Transcribe all the entries word for word, but omit the images.

■ **Listed records**
######

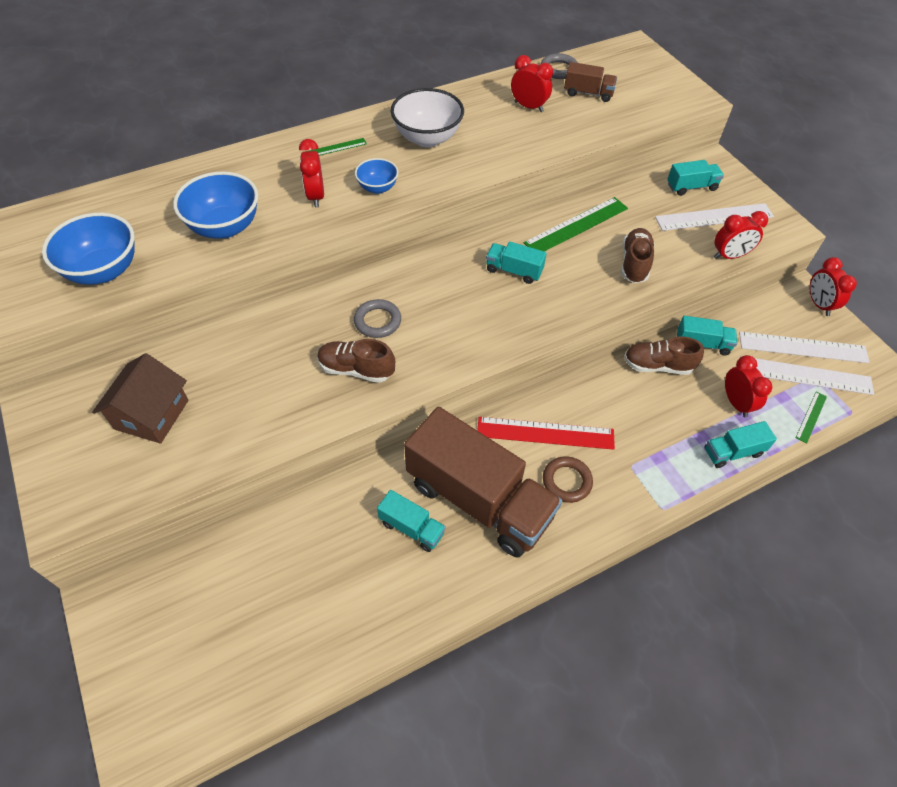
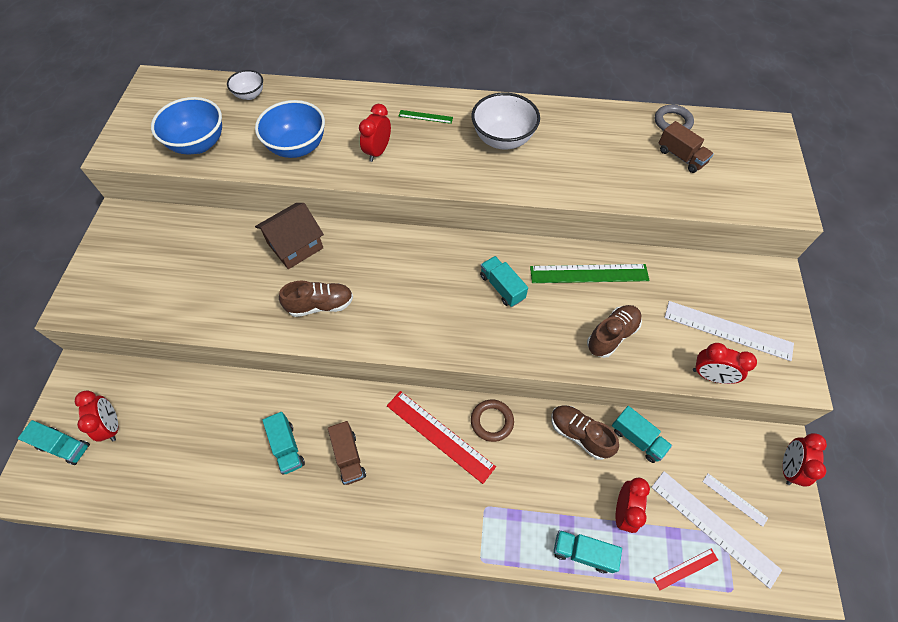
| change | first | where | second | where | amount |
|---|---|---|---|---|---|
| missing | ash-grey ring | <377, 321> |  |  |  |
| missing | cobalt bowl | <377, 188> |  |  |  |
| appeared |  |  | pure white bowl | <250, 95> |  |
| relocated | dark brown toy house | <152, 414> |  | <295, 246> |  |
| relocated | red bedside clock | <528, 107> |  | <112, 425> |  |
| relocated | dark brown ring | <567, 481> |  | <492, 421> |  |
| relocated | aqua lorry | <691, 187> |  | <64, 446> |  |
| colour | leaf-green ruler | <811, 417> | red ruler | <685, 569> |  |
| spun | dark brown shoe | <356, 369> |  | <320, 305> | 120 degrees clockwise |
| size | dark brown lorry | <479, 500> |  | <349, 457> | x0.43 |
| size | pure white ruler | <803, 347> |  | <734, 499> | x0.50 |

######

■ **Exercise response**
| change | first | where | second | where | amount |
|---|---|---|---|---|---|
| missing | ash-grey ring | <377, 321> |  |  |  |
| missing | cobalt bowl | <377, 188> |  |  |  |
| appeared |  |  | pure white bowl | <250, 95> |  |
| relocated | dark brown toy house | <152, 414> |  | <295, 246> |  |
| relocated | red bedside clock | <528, 107> |  | <112, 425> |  |
| relocated | dark brown ring | <567, 481> |  | <492, 421> |  |
| relocated | aqua lorry | <691, 187> |  | <64, 446> |  |
| colour | leaf-green ruler | <811, 417> | red ruler | <685, 569> |  |
| spun | dark brown shoe | <356, 369> |  | <320, 305> | 120 degrees clockwise |
| size | dark brown lorry | <479, 500> |  | <349, 457> | x0.43 |
| size | pure white ruler | <803, 347> |  | <734, 499> | x0.50 |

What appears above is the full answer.